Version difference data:
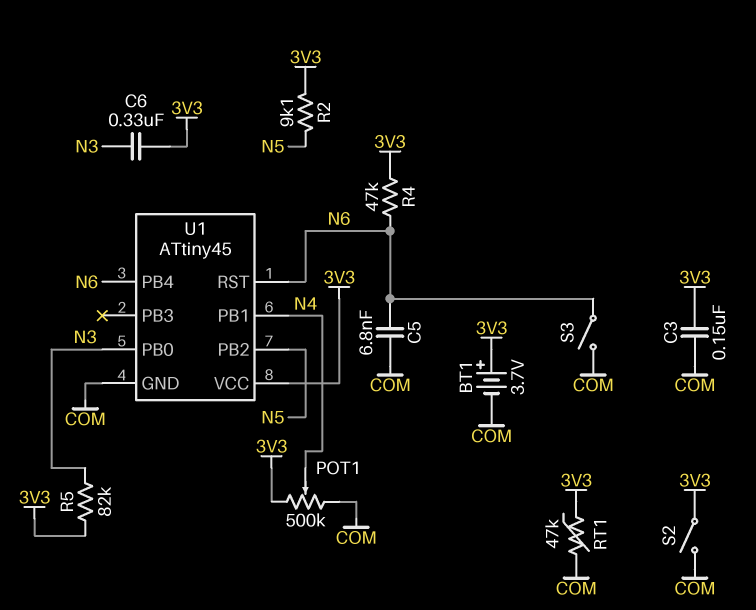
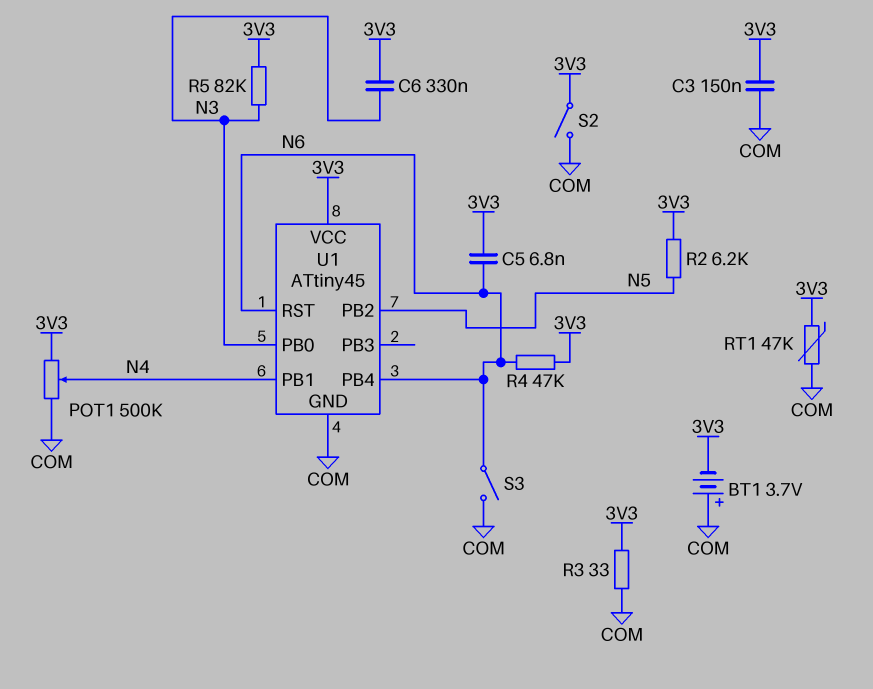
BT1: 3.7V (plus 3V3, minus COM) -> 3.7V (plus COM, minus 3V3)
C5: 6.8nF (COM, N6) -> 6.8nF (3V3, N6)
R2: 9.1k (3V3, N5) -> 6.2k (3V3, N5)
R3: none -> 33 (3V3, COM)

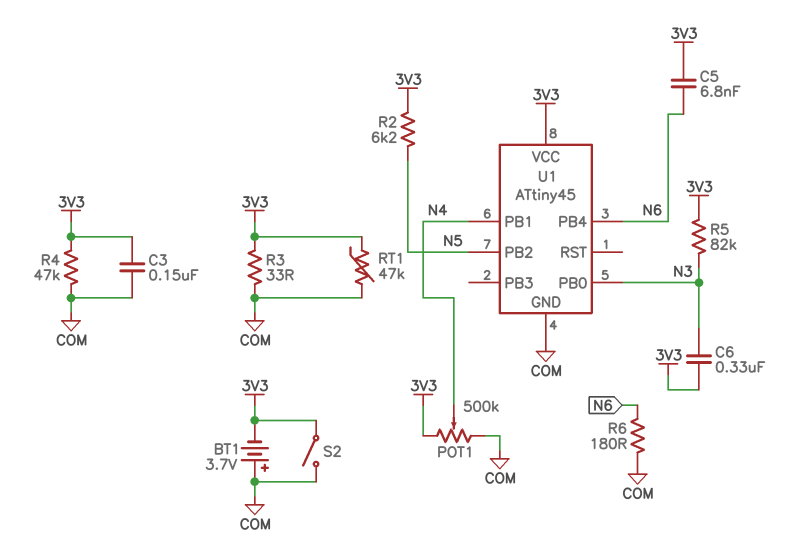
R4: 47k (3V3, N6) -> 47k (3V3, COM)
R6: none -> 180 (COM, N6)
S3: switch (COM, N6) -> none
U1 pin RST: N6 -> none

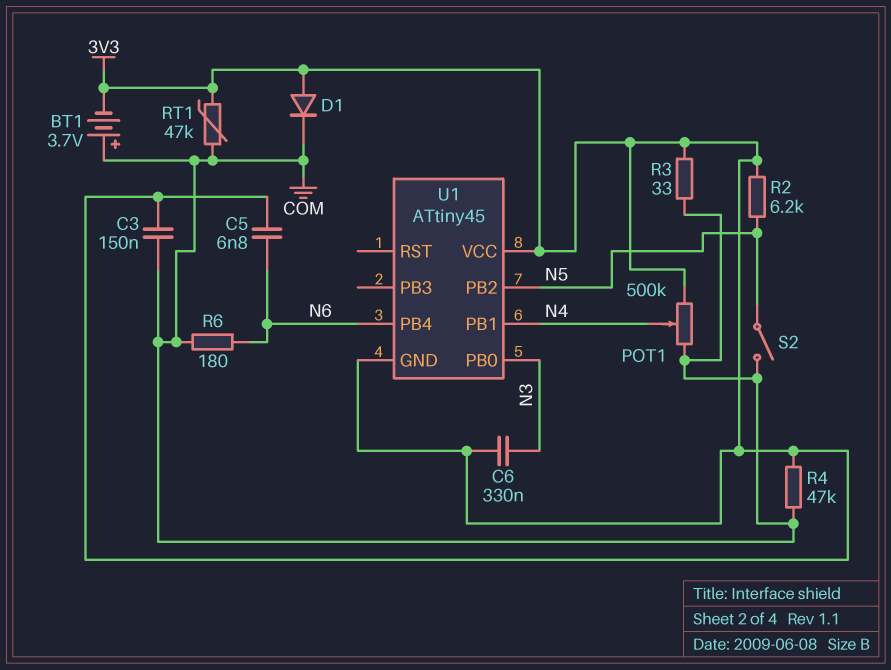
D1: none -> diode (A 3V3, K COM)
R5: 82k (3V3, N3) -> none
S2: switch (3V3, COM) -> switch (COM, N5)
U1 pin GND: COM -> 3V3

- _Exercise directions_:
Set the pictures aside and reproduce the data above exactly.

- _Exercise response_:
BT1: 3.7V (plus 3V3, minus COM) -> 3.7V (plus COM, minus 3V3)
C5: 6.8nF (COM, N6) -> 6.8nF (3V3, N6)
R2: 9.1k (3V3, N5) -> 6.2k (3V3, N5)
R3: none -> 33 (3V3, COM)

R4: 47k (3V3, N6) -> 47k (3V3, COM)
R6: none -> 180 (COM, N6)
S3: switch (COM, N6) -> none
U1 pin RST: N6 -> none

D1: none -> diode (A 3V3, K COM)
R5: 82k (3V3, N3) -> none
S2: switch (3V3, COM) -> switch (COM, N5)
U1 pin GND: COM -> 3V3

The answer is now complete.